+++ Available data +++

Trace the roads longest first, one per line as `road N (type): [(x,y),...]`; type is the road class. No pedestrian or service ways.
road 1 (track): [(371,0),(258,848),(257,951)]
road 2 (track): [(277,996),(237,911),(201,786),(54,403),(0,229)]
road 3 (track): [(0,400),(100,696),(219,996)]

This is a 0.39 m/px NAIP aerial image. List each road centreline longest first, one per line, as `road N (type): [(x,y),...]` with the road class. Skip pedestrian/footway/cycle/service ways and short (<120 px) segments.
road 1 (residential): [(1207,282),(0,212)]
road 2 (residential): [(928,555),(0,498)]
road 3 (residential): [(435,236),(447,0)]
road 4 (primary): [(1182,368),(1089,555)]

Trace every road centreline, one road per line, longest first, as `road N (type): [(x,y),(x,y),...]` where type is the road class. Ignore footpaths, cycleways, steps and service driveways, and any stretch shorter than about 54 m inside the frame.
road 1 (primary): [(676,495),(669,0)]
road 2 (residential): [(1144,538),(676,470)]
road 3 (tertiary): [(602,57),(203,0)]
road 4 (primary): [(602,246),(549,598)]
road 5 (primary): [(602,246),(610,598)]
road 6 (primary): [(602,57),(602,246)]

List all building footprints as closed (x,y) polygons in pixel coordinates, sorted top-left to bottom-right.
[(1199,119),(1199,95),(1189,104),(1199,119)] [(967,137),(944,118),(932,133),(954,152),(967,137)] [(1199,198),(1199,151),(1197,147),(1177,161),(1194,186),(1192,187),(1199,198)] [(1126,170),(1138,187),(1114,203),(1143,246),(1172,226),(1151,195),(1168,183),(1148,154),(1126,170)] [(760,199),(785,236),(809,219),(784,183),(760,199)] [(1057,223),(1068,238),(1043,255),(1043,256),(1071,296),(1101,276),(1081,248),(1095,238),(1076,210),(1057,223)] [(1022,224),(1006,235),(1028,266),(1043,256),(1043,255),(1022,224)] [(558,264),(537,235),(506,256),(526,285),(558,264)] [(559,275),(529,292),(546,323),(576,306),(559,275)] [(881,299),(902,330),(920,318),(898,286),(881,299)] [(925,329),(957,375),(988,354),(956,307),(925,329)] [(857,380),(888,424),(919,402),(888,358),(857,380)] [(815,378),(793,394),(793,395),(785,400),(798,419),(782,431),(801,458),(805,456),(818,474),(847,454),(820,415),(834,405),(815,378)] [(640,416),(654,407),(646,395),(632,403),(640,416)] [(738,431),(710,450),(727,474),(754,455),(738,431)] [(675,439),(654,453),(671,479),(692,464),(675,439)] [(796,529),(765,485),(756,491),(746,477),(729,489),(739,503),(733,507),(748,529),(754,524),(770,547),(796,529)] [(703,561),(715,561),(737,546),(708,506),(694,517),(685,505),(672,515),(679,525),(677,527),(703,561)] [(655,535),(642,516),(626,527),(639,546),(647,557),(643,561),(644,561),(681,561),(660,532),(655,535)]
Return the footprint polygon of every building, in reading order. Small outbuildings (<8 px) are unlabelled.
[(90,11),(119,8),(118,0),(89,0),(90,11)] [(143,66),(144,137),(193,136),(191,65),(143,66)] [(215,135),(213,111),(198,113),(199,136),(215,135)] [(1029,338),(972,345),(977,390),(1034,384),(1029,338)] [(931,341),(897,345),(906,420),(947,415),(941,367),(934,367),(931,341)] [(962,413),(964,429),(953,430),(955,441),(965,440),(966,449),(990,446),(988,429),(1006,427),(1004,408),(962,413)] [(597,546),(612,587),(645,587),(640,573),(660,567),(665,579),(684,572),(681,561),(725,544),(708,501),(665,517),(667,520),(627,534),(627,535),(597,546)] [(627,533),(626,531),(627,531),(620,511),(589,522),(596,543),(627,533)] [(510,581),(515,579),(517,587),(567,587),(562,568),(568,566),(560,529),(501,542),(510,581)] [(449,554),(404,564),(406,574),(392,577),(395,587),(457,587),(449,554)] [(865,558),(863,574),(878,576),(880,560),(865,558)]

+++

▸ Goal of the exercise: Retype every record above exactly as it appears.

▸ Problem solution:
Trace the roads longest first, one per line as `road N (type): [(x,y),...]`; type is the road class. No pedestrian or service ways.
road 1 (track): [(371,0),(258,848),(257,951)]
road 2 (track): [(277,996),(237,911),(201,786),(54,403),(0,229)]
road 3 (track): [(0,400),(100,696),(219,996)]

This is a 0.39 m/px NAIP aerial image. List each road centreline longest first, one per line, as `road N (type): [(x,y),...]` with the road class. Skip pedestrian/footway/cycle/service ways and short (<120 px) segments.
road 1 (residential): [(1207,282),(0,212)]
road 2 (residential): [(928,555),(0,498)]
road 3 (residential): [(435,236),(447,0)]
road 4 (primary): [(1182,368),(1089,555)]

Trace every road centreline, one road per line, longest first, as `road N (type): [(x,y),(x,y),...]` where type is the road class. Ignore footpaths, cycleways, steps and service driveways, and any stretch shorter than about 54 m inside the frame.
road 1 (primary): [(676,495),(669,0)]
road 2 (residential): [(1144,538),(676,470)]
road 3 (tertiary): [(602,57),(203,0)]
road 4 (primary): [(602,246),(549,598)]
road 5 (primary): [(602,246),(610,598)]
road 6 (primary): [(602,57),(602,246)]

List all building footprints as closed (x,y) polygons in pixel coordinates, sorted top-left to bottom-right.
[(1199,119),(1199,95),(1189,104),(1199,119)] [(967,137),(944,118),(932,133),(954,152),(967,137)] [(1199,198),(1199,151),(1197,147),(1177,161),(1194,186),(1192,187),(1199,198)] [(1126,170),(1138,187),(1114,203),(1143,246),(1172,226),(1151,195),(1168,183),(1148,154),(1126,170)] [(760,199),(785,236),(809,219),(784,183),(760,199)] [(1057,223),(1068,238),(1043,255),(1043,256),(1071,296),(1101,276),(1081,248),(1095,238),(1076,210),(1057,223)] [(1022,224),(1006,235),(1028,266),(1043,256),(1043,255),(1022,224)] [(558,264),(537,235),(506,256),(526,285),(558,264)] [(559,275),(529,292),(546,323),(576,306),(559,275)] [(881,299),(902,330),(920,318),(898,286),(881,299)] [(925,329),(957,375),(988,354),(956,307),(925,329)] [(857,380),(888,424),(919,402),(888,358),(857,380)] [(815,378),(793,394),(793,395),(785,400),(798,419),(782,431),(801,458),(805,456),(818,474),(847,454),(820,415),(834,405),(815,378)] [(640,416),(654,407),(646,395),(632,403),(640,416)] [(738,431),(710,450),(727,474),(754,455),(738,431)] [(675,439),(654,453),(671,479),(692,464),(675,439)] [(796,529),(765,485),(756,491),(746,477),(729,489),(739,503),(733,507),(748,529),(754,524),(770,547),(796,529)] [(703,561),(715,561),(737,546),(708,506),(694,517),(685,505),(672,515),(679,525),(677,527),(703,561)] [(655,535),(642,516),(626,527),(639,546),(647,557),(643,561),(644,561),(681,561),(660,532),(655,535)]
Return the footprint polygon of every building, in reading order. Small outbuildings (<8 px) are unlabelled.
[(90,11),(119,8),(118,0),(89,0),(90,11)] [(143,66),(144,137),(193,136),(191,65),(143,66)] [(215,135),(213,111),(198,113),(199,136),(215,135)] [(1029,338),(972,345),(977,390),(1034,384),(1029,338)] [(931,341),(897,345),(906,420),(947,415),(941,367),(934,367),(931,341)] [(962,413),(964,429),(953,430),(955,441),(965,440),(966,449),(990,446),(988,429),(1006,427),(1004,408),(962,413)] [(597,546),(612,587),(645,587),(640,573),(660,567),(665,579),(684,572),(681,561),(725,544),(708,501),(665,517),(667,520),(627,534),(627,535),(597,546)] [(627,533),(626,531),(627,531),(620,511),(589,522),(596,543),(627,533)] [(510,581),(515,579),(517,587),(567,587),(562,568),(568,566),(560,529),(501,542),(510,581)] [(449,554),(404,564),(406,574),(392,577),(395,587),(457,587),(449,554)] [(865,558),(863,574),(878,576),(880,560),(865,558)]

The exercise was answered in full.